_What you should do:_ Looking through the listing below, state how many lines have the word "purple" in them. Only the number should be given.
▬▬▬▬▬▬▬▬▬▬
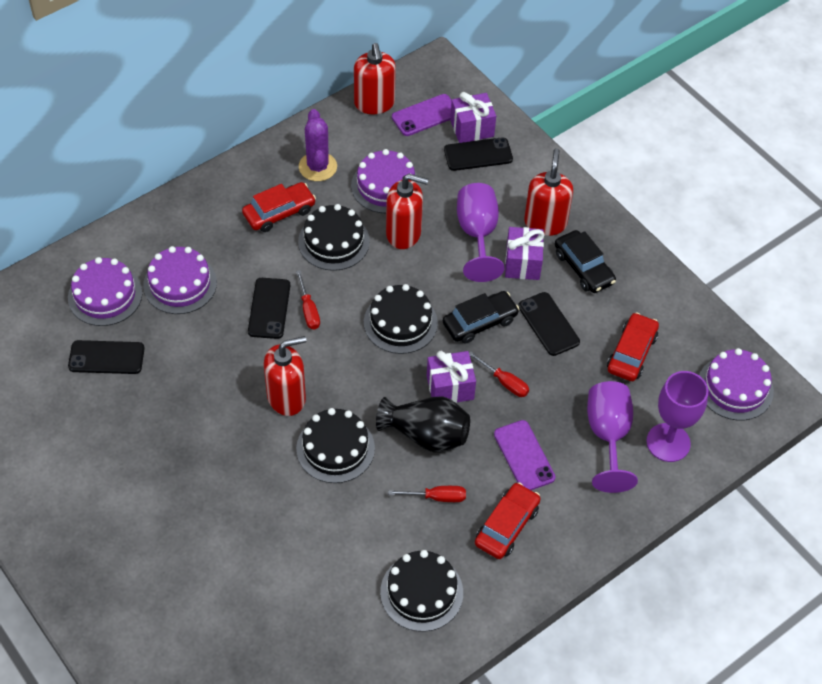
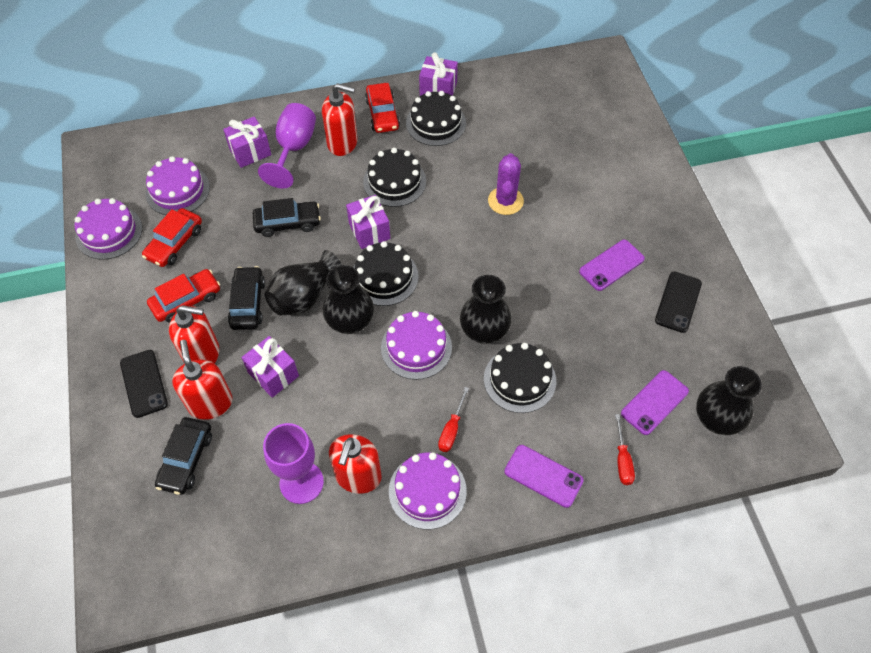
black car: 2 -> 3
black phone: 4 -> 2
black vase: 1 -> 4
purple gift: 3 -> 4
purple goblet: 3 -> 2
purple phone: 2 -> 3
red screwdriver: 3 -> 2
▬▬▬▬▬▬▬▬▬▬
_Task answer:_ 3